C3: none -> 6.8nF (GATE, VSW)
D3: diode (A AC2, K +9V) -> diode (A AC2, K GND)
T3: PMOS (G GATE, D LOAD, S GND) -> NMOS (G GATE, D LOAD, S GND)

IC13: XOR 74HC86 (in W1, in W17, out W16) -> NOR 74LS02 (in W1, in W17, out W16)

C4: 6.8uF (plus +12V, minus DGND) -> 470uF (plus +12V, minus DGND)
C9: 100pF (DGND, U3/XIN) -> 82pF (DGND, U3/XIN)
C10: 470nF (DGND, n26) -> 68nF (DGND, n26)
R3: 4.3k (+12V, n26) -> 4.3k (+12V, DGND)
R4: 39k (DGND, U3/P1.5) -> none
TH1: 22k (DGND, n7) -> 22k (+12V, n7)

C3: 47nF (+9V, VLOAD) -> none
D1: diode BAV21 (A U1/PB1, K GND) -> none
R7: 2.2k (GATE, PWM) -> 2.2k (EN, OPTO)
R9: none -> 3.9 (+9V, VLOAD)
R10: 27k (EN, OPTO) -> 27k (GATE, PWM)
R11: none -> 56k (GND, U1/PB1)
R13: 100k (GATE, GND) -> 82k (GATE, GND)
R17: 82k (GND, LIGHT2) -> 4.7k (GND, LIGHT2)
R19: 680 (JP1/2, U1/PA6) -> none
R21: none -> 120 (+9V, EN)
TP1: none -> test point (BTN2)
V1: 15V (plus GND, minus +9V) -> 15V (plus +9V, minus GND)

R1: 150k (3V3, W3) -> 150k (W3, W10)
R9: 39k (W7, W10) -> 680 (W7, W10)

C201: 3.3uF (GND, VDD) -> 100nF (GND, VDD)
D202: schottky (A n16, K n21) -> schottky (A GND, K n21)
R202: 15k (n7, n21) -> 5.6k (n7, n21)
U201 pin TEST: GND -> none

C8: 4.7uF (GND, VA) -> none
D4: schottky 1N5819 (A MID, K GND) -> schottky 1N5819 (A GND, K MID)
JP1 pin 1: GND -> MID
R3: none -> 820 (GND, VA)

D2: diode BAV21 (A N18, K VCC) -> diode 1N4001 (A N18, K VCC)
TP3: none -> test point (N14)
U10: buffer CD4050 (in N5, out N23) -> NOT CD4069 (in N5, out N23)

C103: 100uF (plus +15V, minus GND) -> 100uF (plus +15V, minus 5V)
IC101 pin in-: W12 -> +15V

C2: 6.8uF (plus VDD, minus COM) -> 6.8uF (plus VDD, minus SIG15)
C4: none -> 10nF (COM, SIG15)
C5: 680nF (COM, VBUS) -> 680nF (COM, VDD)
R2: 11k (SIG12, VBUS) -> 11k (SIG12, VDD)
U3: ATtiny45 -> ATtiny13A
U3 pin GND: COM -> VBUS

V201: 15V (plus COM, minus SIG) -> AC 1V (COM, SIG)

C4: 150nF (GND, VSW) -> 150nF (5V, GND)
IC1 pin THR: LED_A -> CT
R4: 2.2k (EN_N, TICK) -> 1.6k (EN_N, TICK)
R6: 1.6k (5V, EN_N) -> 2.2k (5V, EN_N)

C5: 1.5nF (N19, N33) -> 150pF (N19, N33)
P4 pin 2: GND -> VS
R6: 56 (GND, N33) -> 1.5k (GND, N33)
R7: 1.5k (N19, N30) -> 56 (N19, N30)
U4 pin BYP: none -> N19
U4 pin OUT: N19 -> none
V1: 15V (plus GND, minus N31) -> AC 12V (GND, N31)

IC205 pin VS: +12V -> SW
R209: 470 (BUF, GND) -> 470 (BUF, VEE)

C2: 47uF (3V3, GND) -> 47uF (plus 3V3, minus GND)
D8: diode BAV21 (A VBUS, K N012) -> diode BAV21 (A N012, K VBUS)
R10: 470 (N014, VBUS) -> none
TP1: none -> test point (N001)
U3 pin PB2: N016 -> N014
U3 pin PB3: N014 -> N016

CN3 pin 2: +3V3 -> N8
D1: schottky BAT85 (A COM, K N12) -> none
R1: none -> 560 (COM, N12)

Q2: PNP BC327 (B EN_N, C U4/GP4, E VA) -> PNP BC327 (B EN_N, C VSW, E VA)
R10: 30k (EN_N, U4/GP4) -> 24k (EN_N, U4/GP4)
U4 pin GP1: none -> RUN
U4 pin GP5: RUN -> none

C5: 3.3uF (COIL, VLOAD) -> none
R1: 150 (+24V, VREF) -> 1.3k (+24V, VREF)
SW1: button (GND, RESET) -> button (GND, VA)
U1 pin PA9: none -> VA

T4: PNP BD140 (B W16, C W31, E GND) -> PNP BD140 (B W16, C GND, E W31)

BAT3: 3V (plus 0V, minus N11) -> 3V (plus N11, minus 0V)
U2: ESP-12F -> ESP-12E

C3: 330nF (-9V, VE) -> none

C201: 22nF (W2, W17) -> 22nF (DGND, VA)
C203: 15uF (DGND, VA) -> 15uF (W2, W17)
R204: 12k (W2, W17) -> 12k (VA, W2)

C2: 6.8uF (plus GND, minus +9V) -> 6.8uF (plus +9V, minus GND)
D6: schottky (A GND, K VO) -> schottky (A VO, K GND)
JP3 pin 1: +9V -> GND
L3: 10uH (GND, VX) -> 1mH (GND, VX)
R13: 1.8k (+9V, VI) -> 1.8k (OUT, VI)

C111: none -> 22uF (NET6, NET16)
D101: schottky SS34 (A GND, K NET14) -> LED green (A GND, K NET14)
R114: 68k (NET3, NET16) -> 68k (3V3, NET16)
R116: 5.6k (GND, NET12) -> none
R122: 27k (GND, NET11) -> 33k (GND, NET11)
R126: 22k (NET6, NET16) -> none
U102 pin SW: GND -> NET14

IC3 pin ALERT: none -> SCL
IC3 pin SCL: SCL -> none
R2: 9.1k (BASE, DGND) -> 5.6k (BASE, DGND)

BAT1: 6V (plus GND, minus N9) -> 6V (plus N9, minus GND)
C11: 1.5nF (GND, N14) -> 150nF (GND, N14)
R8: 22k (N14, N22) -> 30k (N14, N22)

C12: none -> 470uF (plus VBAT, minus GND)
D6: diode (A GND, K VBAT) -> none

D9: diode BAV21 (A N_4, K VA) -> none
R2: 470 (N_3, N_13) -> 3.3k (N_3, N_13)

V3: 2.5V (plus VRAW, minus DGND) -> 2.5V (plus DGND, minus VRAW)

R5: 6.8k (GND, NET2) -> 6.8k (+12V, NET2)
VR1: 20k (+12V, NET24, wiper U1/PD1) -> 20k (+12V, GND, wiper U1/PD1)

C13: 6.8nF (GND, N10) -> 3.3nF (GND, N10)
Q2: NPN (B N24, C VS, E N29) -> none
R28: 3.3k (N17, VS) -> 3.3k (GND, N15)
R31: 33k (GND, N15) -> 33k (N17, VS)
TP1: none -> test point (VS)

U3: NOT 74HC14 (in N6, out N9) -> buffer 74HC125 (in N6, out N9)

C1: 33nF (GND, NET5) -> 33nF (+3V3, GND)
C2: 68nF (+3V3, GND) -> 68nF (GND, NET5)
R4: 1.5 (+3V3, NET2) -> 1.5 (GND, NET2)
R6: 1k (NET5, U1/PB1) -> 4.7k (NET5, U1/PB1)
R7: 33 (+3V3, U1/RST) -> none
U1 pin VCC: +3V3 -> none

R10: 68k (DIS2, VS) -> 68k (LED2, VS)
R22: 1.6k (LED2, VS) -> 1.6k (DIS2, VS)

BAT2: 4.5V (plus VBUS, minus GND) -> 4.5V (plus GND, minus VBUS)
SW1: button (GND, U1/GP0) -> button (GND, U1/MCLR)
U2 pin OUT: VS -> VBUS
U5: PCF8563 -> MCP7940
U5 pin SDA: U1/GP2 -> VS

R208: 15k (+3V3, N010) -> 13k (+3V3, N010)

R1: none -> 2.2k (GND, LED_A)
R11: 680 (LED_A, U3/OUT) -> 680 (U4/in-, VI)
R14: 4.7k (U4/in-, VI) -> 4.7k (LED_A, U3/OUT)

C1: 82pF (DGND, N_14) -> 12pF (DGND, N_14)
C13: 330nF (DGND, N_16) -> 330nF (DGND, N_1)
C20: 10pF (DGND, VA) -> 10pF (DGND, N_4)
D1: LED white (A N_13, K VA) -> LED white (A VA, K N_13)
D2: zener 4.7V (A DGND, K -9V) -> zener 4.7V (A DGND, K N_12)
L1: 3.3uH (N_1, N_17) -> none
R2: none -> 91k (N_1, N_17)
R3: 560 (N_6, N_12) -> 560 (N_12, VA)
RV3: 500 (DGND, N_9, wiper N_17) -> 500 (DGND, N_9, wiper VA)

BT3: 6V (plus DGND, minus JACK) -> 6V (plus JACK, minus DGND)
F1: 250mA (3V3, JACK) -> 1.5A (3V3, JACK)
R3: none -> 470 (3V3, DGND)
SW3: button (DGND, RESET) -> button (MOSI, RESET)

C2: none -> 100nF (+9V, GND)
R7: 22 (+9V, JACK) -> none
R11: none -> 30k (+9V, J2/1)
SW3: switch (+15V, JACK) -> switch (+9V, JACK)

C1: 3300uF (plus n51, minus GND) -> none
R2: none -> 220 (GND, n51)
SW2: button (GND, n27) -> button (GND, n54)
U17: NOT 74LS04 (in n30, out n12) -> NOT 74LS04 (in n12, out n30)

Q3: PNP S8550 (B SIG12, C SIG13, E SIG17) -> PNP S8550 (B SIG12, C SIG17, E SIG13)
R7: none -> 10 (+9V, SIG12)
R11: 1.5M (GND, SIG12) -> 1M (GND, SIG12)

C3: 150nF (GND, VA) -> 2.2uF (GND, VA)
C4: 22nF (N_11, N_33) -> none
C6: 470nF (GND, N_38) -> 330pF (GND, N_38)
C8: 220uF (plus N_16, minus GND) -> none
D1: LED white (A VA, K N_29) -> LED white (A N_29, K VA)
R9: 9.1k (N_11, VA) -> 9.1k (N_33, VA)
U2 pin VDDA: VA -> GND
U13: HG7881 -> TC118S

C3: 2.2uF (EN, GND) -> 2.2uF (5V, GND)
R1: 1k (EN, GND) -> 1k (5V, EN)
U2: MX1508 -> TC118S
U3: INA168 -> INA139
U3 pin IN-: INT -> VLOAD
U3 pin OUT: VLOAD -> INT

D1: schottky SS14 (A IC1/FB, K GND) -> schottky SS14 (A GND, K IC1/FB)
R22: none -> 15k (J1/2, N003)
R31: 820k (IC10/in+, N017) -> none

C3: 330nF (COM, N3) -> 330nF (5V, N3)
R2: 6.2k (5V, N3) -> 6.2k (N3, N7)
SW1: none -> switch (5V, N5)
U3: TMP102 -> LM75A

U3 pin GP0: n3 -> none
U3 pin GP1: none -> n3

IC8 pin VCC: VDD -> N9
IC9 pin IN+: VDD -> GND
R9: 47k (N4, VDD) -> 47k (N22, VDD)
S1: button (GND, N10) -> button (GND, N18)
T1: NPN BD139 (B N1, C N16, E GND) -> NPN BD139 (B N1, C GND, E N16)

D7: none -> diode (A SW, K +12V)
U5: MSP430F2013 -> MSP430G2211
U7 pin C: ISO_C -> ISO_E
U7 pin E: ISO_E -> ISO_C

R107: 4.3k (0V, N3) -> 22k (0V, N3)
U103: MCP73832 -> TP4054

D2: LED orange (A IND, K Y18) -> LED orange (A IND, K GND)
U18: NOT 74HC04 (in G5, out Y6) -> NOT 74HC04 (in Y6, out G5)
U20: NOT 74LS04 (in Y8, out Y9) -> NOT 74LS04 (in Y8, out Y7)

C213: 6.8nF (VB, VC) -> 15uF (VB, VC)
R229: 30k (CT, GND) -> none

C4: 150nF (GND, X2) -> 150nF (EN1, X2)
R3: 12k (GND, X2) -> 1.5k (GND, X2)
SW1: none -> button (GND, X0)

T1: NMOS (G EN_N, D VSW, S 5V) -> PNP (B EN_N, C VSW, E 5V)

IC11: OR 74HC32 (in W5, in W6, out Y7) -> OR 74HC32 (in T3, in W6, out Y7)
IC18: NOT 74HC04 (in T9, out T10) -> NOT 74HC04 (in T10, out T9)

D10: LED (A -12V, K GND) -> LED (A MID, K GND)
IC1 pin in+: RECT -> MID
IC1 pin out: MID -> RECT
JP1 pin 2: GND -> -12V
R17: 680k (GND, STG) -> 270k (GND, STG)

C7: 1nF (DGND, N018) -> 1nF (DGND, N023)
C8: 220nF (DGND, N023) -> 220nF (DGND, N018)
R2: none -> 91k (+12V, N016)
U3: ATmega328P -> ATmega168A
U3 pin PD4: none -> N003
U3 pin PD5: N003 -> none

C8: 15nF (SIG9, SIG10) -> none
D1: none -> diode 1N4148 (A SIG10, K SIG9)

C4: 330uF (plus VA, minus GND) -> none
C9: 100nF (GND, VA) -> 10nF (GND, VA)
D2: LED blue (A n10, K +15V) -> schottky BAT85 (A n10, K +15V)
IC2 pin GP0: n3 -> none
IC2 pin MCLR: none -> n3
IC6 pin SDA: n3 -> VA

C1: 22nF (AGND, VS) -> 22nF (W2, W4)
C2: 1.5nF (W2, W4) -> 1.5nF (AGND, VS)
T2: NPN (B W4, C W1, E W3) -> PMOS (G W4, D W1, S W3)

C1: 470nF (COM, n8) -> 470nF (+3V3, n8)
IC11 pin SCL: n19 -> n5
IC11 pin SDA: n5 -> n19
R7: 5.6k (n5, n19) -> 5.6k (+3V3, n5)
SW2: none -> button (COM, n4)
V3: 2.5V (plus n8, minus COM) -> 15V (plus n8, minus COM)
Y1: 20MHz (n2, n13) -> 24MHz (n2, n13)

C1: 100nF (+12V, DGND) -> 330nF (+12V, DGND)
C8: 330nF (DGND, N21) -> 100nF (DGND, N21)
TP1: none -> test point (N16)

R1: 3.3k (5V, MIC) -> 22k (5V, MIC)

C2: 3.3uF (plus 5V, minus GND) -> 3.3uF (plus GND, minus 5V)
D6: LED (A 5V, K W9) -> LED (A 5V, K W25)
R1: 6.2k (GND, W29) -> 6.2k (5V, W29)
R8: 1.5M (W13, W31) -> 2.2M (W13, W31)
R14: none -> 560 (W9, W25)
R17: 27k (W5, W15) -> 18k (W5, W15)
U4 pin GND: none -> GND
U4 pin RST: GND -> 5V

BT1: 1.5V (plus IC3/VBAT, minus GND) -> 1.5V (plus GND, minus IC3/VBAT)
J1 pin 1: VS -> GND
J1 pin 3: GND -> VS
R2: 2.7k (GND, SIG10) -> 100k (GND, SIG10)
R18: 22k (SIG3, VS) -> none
⁂
**REQUIREMENT**: Copy only this part of the entries above: the line with "C11: 1.5nF (GND, N14) -> 150nF (GND, N14)", the line with "Q3: PNP S8550", and the lines between, all exactly as written.

**RESPONSE AREA**:
C11: 1.5nF (GND, N14) -> 150nF (GND, N14)
R8: 22k (N14, N22) -> 30k (N14, N22)

C12: none -> 470uF (plus VBAT, minus GND)
D6: diode (A GND, K VBAT) -> none

D9: diode BAV21 (A N_4, K VA) -> none
R2: 470 (N_3, N_13) -> 3.3k (N_3, N_13)

V3: 2.5V (plus VRAW, minus DGND) -> 2.5V (plus DGND, minus VRAW)

R5: 6.8k (GND, NET2) -> 6.8k (+12V, NET2)
VR1: 20k (+12V, NET24, wiper U1/PD1) -> 20k (+12V, GND, wiper U1/PD1)

C13: 6.8nF (GND, N10) -> 3.3nF (GND, N10)
Q2: NPN (B N24, C VS, E N29) -> none
R28: 3.3k (N17, VS) -> 3.3k (GND, N15)
R31: 33k (GND, N15) -> 33k (N17, VS)
TP1: none -> test point (VS)

U3: NOT 74HC14 (in N6, out N9) -> buffer 74HC125 (in N6, out N9)

C1: 33nF (GND, NET5) -> 33nF (+3V3, GND)
C2: 68nF (+3V3, GND) -> 68nF (GND, NET5)
R4: 1.5 (+3V3, NET2) -> 1.5 (GND, NET2)
R6: 1k (NET5, U1/PB1) -> 4.7k (NET5, U1/PB1)
R7: 33 (+3V3, U1/RST) -> none
U1 pin VCC: +3V3 -> none

R10: 68k (DIS2, VS) -> 68k (LED2, VS)
R22: 1.6k (LED2, VS) -> 1.6k (DIS2, VS)

BAT2: 4.5V (plus VBUS, minus GND) -> 4.5V (plus GND, minus VBUS)
SW1: button (GND, U1/GP0) -> button (GND, U1/MCLR)
U2 pin OUT: VS -> VBUS
U5: PCF8563 -> MCP7940
U5 pin SDA: U1/GP2 -> VS

R208: 15k (+3V3, N010) -> 13k (+3V3, N010)

R1: none -> 2.2k (GND, LED_A)
R11: 680 (LED_A, U3/OUT) -> 680 (U4/in-, VI)
R14: 4.7k (U4/in-, VI) -> 4.7k (LED_A, U3/OUT)

C1: 82pF (DGND, N_14) -> 12pF (DGND, N_14)
C13: 330nF (DGND, N_16) -> 330nF (DGND, N_1)
C20: 10pF (DGND, VA) -> 10pF (DGND, N_4)
D1: LED white (A N_13, K VA) -> LED white (A VA, K N_13)
D2: zener 4.7V (A DGND, K -9V) -> zener 4.7V (A DGND, K N_12)
L1: 3.3uH (N_1, N_17) -> none
R2: none -> 91k (N_1, N_17)
R3: 560 (N_6, N_12) -> 560 (N_12, VA)
RV3: 500 (DGND, N_9, wiper N_17) -> 500 (DGND, N_9, wiper VA)

BT3: 6V (plus DGND, minus JACK) -> 6V (plus JACK, minus DGND)
F1: 250mA (3V3, JACK) -> 1.5A (3V3, JACK)
R3: none -> 470 (3V3, DGND)
SW3: button (DGND, RESET) -> button (MOSI, RESET)

C2: none -> 100nF (+9V, GND)
R7: 22 (+9V, JACK) -> none
R11: none -> 30k (+9V, J2/1)
SW3: switch (+15V, JACK) -> switch (+9V, JACK)

C1: 3300uF (plus n51, minus GND) -> none
R2: none -> 220 (GND, n51)
SW2: button (GND, n27) -> button (GND, n54)
U17: NOT 74LS04 (in n30, out n12) -> NOT 74LS04 (in n12, out n30)

Q3: PNP S8550 (B SIG12, C SIG13, E SIG17) -> PNP S8550 (B SIG12, C SIG17, E SIG13)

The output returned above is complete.